# [What is being asked]
Rewrite the listing from its start through the line containing "Priya: 2:36 -> 12:36", replacing every "none" with "empty" and leaving everything else unchanged.
.....
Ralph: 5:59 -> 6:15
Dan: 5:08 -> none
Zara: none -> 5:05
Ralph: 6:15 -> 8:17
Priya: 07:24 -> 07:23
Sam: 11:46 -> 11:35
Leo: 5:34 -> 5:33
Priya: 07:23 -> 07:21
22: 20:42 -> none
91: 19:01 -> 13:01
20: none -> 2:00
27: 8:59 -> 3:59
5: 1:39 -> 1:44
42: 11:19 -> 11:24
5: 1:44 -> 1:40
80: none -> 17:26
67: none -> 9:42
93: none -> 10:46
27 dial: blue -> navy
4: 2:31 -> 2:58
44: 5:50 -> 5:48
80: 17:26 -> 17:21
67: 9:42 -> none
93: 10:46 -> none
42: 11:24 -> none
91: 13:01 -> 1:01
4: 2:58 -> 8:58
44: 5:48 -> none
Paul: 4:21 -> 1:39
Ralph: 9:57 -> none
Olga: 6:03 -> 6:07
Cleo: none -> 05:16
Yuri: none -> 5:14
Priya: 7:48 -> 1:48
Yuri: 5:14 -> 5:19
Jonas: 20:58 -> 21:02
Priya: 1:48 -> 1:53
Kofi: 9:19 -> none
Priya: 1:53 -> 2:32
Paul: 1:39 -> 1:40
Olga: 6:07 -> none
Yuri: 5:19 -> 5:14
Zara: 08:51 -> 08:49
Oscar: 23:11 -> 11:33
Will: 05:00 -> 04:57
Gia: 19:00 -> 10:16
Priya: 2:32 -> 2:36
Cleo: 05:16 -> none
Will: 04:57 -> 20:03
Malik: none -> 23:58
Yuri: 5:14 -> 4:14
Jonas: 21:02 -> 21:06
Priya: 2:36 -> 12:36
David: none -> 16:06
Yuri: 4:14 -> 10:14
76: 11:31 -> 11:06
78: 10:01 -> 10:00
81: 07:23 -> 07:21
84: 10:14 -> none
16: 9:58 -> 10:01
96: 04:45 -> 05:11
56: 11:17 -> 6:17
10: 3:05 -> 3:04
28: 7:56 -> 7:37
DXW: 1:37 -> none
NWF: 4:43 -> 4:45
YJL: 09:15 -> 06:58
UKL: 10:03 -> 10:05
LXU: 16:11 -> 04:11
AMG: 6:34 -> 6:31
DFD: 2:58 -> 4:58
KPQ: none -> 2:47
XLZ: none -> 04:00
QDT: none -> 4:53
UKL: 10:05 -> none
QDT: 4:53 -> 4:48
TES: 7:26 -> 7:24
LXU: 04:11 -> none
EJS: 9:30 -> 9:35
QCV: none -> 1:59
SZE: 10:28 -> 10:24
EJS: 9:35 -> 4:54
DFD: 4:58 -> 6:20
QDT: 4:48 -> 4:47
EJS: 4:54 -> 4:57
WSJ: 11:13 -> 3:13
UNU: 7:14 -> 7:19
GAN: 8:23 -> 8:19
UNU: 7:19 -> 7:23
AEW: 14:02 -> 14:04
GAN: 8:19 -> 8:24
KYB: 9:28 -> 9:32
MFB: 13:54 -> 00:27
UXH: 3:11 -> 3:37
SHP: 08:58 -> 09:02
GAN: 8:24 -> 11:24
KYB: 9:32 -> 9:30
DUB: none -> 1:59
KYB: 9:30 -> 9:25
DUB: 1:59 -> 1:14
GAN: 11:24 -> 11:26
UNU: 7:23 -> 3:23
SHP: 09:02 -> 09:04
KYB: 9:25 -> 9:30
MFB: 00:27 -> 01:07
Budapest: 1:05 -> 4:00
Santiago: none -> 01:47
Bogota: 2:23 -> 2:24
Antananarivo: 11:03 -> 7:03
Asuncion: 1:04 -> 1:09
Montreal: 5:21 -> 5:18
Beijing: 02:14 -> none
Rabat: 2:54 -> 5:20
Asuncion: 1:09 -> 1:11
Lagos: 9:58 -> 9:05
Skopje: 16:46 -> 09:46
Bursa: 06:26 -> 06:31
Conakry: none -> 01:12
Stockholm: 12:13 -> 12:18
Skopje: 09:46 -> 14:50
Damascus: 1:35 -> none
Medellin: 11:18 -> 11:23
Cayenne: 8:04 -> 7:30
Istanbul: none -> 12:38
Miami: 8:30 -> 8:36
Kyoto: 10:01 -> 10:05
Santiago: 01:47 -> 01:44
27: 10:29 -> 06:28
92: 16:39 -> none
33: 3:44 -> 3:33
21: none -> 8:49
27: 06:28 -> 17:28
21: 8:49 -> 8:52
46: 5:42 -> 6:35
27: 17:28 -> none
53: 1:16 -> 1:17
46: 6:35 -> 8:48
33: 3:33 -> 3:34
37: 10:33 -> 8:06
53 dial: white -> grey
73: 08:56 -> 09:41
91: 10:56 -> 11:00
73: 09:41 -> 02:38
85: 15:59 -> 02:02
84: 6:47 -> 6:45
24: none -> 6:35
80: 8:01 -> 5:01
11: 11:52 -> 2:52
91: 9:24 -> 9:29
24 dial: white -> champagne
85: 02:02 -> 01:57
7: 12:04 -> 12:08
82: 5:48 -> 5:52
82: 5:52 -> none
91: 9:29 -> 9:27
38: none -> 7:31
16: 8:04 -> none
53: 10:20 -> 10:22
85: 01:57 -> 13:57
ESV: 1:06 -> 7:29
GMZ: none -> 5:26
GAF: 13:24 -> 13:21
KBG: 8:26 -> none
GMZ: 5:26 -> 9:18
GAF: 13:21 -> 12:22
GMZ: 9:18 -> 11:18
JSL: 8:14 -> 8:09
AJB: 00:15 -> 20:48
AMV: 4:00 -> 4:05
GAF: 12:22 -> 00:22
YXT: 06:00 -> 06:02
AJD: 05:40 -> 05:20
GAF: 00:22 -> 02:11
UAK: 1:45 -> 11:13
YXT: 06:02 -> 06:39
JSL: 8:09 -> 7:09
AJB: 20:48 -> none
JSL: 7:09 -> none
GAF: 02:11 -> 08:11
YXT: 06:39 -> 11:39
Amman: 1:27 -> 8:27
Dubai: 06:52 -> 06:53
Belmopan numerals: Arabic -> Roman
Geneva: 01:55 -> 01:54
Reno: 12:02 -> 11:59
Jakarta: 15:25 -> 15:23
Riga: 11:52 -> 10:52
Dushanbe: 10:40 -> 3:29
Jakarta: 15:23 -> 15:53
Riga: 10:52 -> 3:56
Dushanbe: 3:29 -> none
.....
# [Response to the exercise]
Ralph: 5:59 -> 6:15
Dan: 5:08 -> empty
Zara: empty -> 5:05
Ralph: 6:15 -> 8:17
Priya: 07:24 -> 07:23
Sam: 11:46 -> 11:35
Leo: 5:34 -> 5:33
Priya: 07:23 -> 07:21
22: 20:42 -> empty
91: 19:01 -> 13:01
20: empty -> 2:00
27: 8:59 -> 3:59
5: 1:39 -> 1:44
42: 11:19 -> 11:24
5: 1:44 -> 1:40
80: empty -> 17:26
67: empty -> 9:42
93: empty -> 10:46
27 dial: blue -> navy
4: 2:31 -> 2:58
44: 5:50 -> 5:48
80: 17:26 -> 17:21
67: 9:42 -> empty
93: 10:46 -> empty
42: 11:24 -> empty
91: 13:01 -> 1:01
4: 2:58 -> 8:58
44: 5:48 -> empty
Paul: 4:21 -> 1:39
Ralph: 9:57 -> empty
Olga: 6:03 -> 6:07
Cleo: empty -> 05:16
Yuri: empty -> 5:14
Priya: 7:48 -> 1:48
Yuri: 5:14 -> 5:19
Jonas: 20:58 -> 21:02
Priya: 1:48 -> 1:53
Kofi: 9:19 -> empty
Priya: 1:53 -> 2:32
Paul: 1:39 -> 1:40
Olga: 6:07 -> empty
Yuri: 5:19 -> 5:14
Zara: 08:51 -> 08:49
Oscar: 23:11 -> 11:33
Will: 05:00 -> 04:57
Gia: 19:00 -> 10:16
Priya: 2:32 -> 2:36
Cleo: 05:16 -> empty
Will: 04:57 -> 20:03
Malik: empty -> 23:58
Yuri: 5:14 -> 4:14
Jonas: 21:02 -> 21:06
Priya: 2:36 -> 12:36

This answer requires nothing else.